===== Records for this exercise
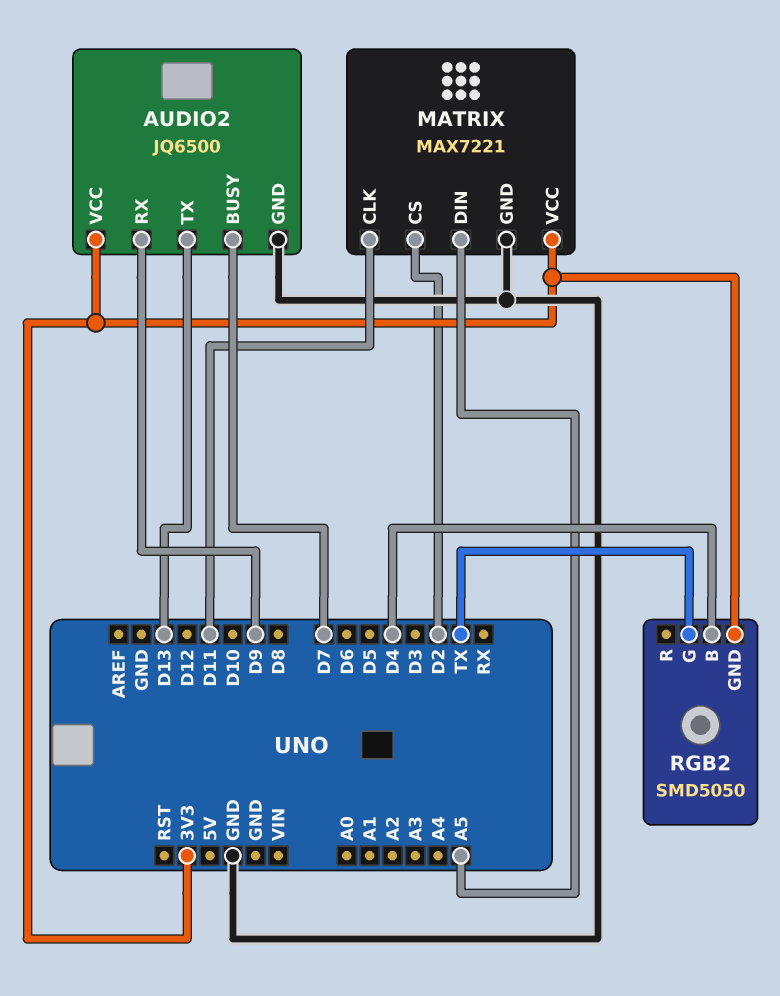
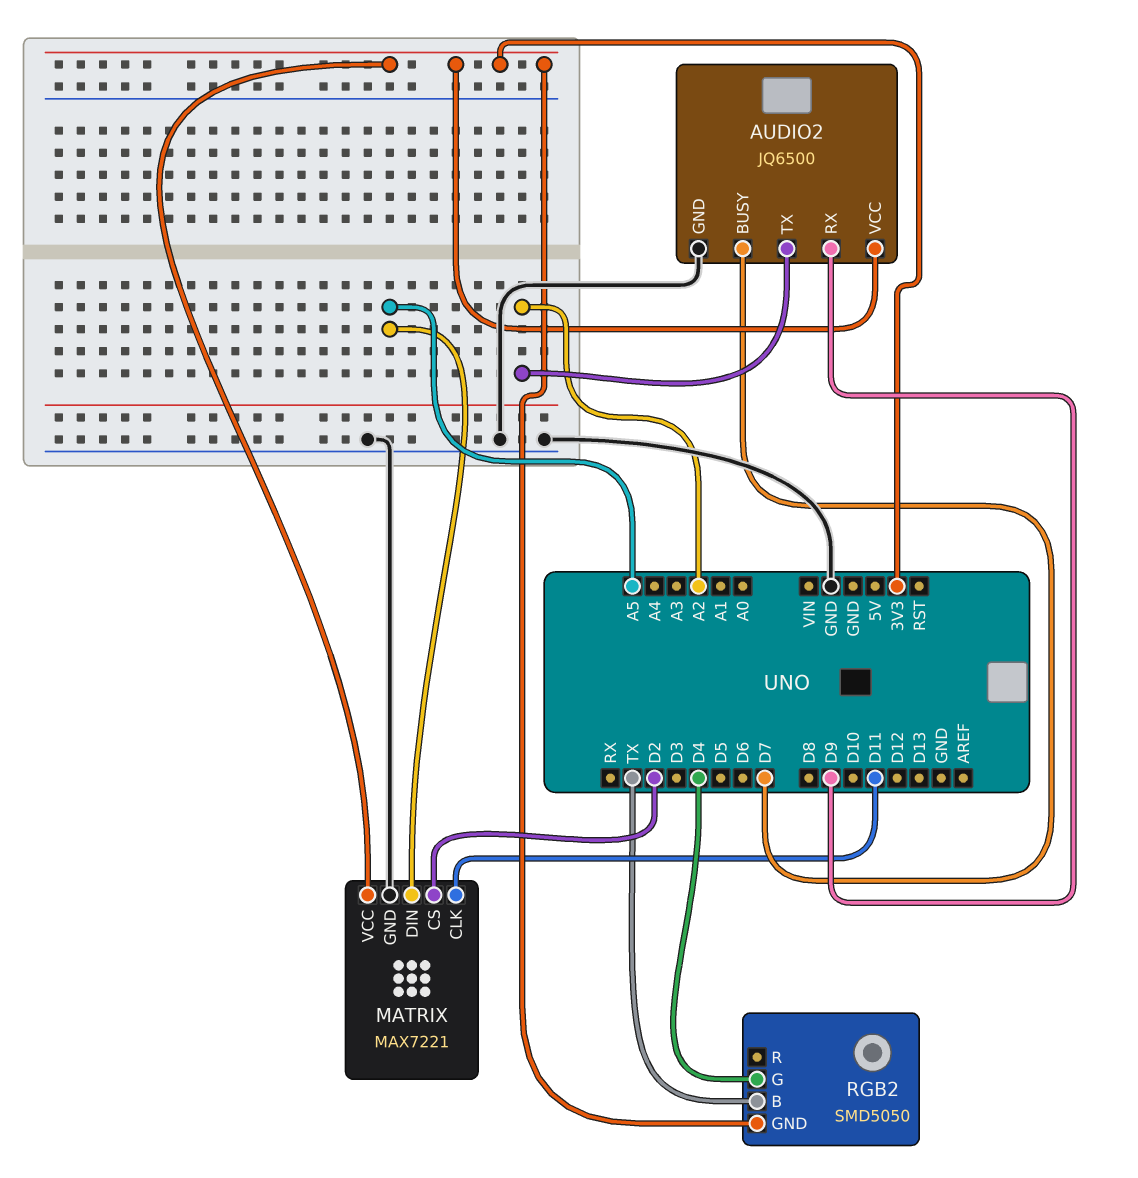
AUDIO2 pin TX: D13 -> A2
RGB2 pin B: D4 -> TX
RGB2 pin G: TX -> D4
==========
===== Records for this exercise
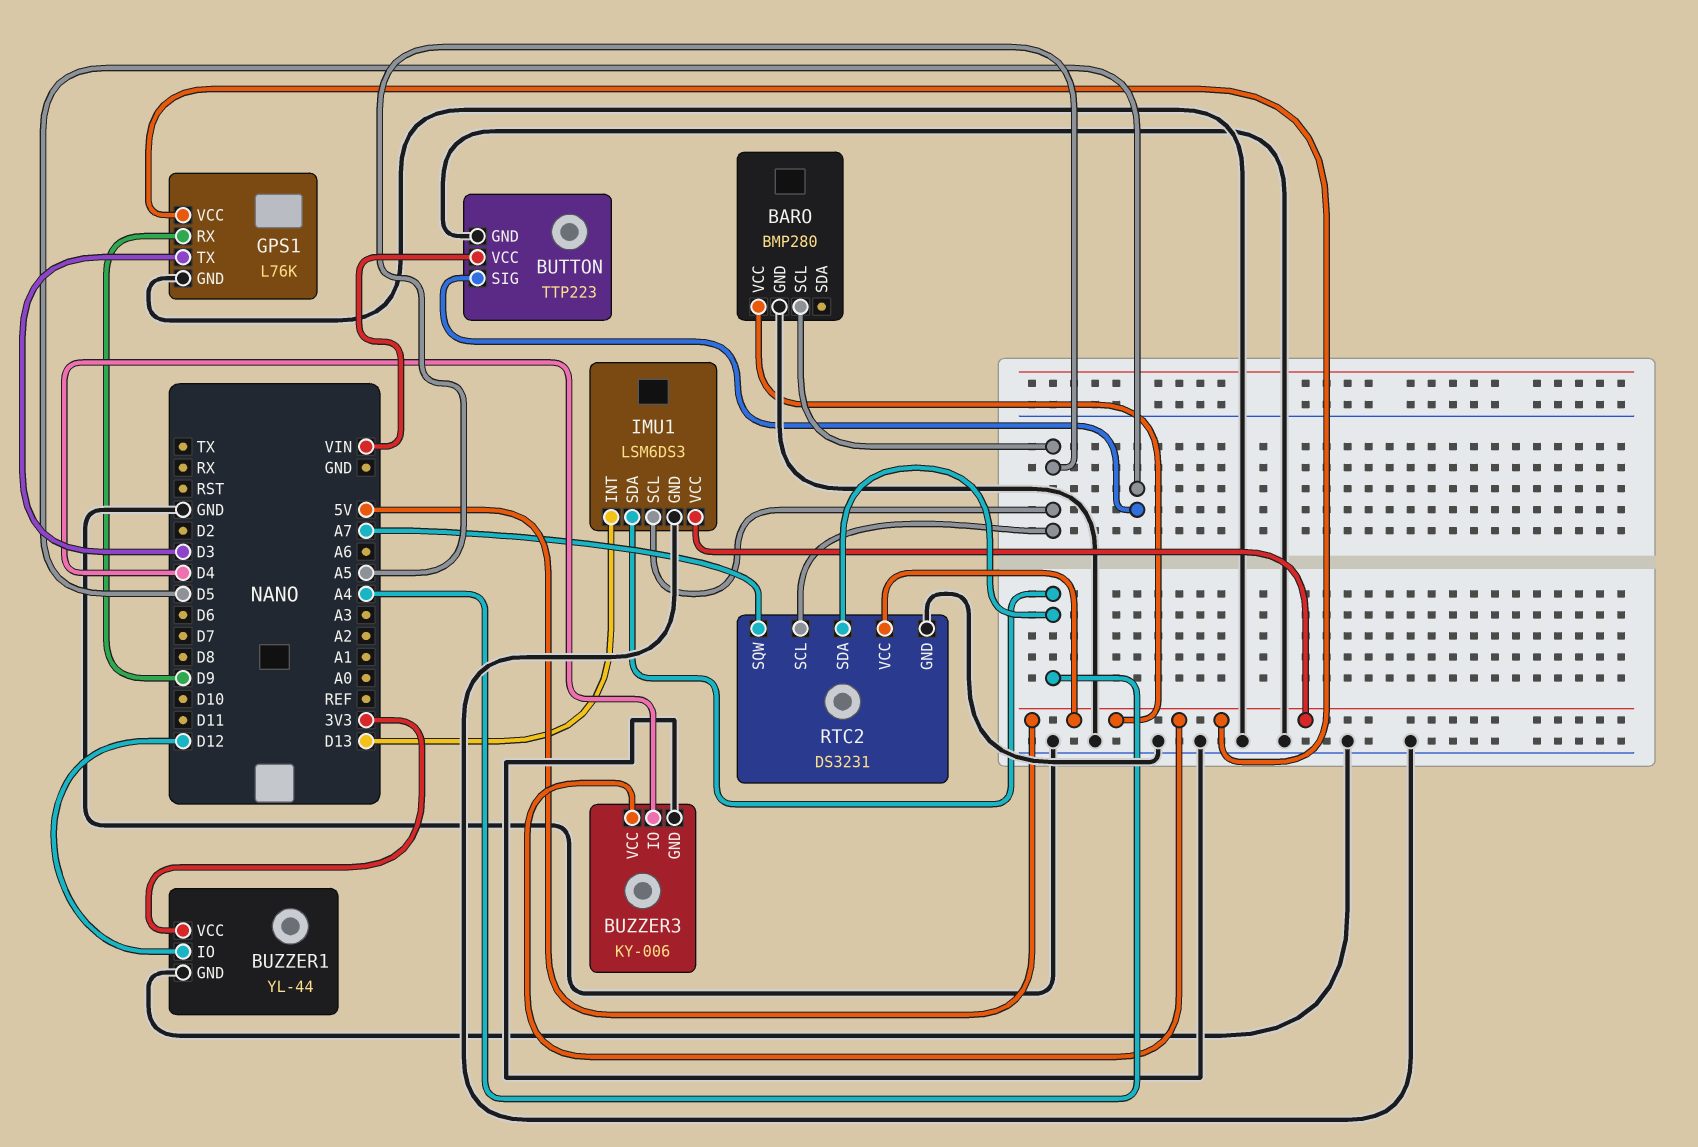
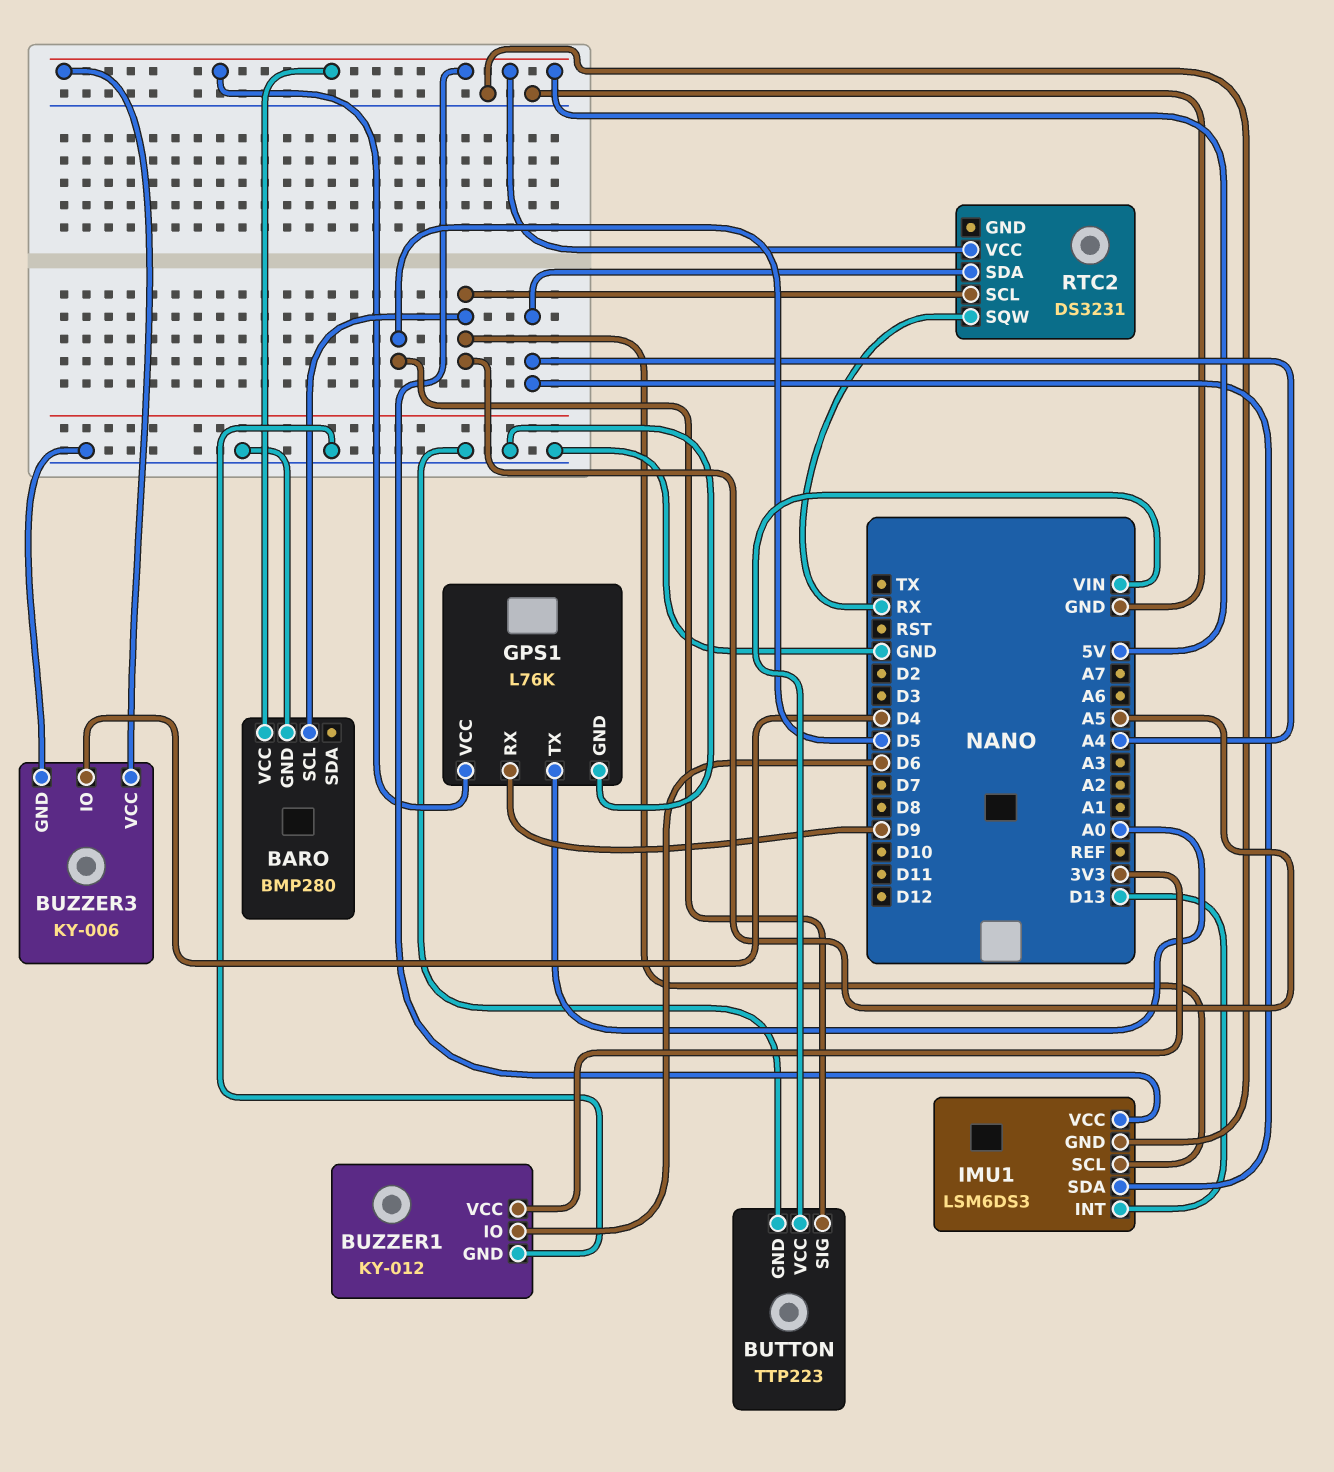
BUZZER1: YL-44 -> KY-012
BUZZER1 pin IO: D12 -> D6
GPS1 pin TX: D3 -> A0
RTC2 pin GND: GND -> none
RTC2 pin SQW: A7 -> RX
==========
▸ **Instructions for the task**: Copy verbatim, from the listing above, each line from the one containing "AUDIO2 pin TX: D13 -> A2" down to the one containing "RGB2 pin G: TX -> D4", inclusive.

▸ **Solution to the exercise**:
AUDIO2 pin TX: D13 -> A2
RGB2 pin B: D4 -> TX
RGB2 pin G: TX -> D4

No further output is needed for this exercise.